● **PROBLEM STATEMENT**
Write the listing below out again exactly, though only as far as the line with "camera: 80 degrees left, 5 degrees down", which is included.

BEGIN EXTRACTED INFORMATION

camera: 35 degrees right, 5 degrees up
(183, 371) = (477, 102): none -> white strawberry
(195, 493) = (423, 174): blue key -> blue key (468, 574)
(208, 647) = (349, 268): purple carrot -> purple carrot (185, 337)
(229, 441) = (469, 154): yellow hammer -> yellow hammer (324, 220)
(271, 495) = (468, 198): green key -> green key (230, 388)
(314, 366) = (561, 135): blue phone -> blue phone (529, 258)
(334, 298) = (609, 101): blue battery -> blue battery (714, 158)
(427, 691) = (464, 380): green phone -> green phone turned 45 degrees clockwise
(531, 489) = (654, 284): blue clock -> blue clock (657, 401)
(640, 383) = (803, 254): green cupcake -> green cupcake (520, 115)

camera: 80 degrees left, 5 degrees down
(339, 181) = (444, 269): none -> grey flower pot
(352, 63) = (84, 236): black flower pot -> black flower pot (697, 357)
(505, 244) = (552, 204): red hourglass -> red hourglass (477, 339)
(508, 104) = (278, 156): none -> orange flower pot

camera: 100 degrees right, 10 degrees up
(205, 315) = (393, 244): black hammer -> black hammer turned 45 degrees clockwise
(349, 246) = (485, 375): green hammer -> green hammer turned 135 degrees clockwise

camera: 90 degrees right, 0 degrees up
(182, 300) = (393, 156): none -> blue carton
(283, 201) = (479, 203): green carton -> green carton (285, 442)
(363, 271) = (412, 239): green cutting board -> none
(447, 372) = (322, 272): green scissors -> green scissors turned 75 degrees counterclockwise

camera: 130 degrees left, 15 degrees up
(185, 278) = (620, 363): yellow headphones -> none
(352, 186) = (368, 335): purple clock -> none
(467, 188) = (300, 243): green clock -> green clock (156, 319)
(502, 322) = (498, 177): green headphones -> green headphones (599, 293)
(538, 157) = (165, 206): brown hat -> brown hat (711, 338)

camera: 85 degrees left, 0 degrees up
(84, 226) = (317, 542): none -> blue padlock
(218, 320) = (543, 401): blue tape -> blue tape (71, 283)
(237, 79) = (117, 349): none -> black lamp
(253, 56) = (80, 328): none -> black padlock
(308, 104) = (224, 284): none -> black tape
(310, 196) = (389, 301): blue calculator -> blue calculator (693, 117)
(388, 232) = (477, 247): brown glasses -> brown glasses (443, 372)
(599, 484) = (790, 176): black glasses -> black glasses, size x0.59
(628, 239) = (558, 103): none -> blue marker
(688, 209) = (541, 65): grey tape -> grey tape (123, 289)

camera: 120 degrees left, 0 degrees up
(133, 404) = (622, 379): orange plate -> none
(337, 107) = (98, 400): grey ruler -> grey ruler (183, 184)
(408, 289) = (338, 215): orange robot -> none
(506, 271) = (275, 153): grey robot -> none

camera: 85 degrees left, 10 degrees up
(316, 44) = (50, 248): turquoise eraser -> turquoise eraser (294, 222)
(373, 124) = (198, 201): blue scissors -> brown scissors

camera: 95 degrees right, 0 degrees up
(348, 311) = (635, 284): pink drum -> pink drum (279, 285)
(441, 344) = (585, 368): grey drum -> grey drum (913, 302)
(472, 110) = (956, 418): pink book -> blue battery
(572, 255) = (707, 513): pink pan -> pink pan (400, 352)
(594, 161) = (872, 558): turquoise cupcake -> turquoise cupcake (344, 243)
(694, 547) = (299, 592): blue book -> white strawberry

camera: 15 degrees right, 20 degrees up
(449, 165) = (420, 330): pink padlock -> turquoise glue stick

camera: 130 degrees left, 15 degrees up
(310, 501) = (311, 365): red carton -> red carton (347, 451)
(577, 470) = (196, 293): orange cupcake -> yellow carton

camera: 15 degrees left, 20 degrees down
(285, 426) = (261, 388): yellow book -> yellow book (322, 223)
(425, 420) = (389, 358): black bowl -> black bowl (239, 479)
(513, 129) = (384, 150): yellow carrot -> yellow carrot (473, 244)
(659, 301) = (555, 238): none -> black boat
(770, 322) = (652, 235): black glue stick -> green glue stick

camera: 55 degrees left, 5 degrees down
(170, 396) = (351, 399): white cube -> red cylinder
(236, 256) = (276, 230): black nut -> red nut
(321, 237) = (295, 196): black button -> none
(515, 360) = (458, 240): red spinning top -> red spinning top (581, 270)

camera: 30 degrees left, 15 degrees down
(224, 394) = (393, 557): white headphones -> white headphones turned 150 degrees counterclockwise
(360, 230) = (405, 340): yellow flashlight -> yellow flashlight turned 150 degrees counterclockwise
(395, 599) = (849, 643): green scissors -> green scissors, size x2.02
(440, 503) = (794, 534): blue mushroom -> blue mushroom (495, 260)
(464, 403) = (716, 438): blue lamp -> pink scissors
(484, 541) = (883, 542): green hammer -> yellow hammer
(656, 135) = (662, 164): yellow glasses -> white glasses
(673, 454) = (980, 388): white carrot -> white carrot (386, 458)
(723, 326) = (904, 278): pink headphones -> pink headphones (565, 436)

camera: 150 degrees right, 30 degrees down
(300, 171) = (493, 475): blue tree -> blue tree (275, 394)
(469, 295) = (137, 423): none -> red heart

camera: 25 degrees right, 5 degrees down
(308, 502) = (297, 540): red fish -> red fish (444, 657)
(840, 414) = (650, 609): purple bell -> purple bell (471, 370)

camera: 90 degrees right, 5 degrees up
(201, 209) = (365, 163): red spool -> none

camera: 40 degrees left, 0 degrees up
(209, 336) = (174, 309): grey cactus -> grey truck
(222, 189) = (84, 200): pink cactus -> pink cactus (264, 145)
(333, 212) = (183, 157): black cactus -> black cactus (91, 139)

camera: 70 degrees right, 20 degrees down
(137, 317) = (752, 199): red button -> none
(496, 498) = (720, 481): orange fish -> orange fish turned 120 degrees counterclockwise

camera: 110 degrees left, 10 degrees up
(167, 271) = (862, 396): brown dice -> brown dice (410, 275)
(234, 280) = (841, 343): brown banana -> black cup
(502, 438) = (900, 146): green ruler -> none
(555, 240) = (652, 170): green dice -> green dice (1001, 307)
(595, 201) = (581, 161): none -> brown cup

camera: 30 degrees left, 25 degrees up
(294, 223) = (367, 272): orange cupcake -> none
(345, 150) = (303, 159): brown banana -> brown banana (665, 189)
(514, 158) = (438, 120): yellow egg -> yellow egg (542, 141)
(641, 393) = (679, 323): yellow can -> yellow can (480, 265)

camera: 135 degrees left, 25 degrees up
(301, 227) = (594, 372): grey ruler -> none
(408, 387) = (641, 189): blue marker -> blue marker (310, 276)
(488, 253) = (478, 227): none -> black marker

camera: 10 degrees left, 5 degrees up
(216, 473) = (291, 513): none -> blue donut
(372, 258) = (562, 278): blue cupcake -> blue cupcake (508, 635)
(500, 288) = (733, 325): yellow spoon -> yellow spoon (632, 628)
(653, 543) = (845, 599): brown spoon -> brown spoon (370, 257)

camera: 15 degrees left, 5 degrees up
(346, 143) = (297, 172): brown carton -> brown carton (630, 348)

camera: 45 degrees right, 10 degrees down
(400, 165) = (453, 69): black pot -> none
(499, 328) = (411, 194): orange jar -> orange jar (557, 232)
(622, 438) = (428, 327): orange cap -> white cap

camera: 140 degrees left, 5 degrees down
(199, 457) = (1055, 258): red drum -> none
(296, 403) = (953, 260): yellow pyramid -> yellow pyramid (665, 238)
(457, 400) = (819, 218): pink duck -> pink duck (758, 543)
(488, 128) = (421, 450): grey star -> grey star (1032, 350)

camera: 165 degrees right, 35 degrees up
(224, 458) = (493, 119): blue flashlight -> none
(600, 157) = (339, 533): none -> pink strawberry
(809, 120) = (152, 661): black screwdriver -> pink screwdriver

END EXTRACTED INFORMATION

● **EXPECTED OUTPUT**
camera: 35 degrees right, 5 degrees up
(183, 371) = (477, 102): none -> white strawberry
(195, 493) = (423, 174): blue key -> blue key (468, 574)
(208, 647) = (349, 268): purple carrot -> purple carrot (185, 337)
(229, 441) = (469, 154): yellow hammer -> yellow hammer (324, 220)
(271, 495) = (468, 198): green key -> green key (230, 388)
(314, 366) = (561, 135): blue phone -> blue phone (529, 258)
(334, 298) = (609, 101): blue battery -> blue battery (714, 158)
(427, 691) = (464, 380): green phone -> green phone turned 45 degrees clockwise
(531, 489) = (654, 284): blue clock -> blue clock (657, 401)
(640, 383) = (803, 254): green cupcake -> green cupcake (520, 115)

camera: 80 degrees left, 5 degrees down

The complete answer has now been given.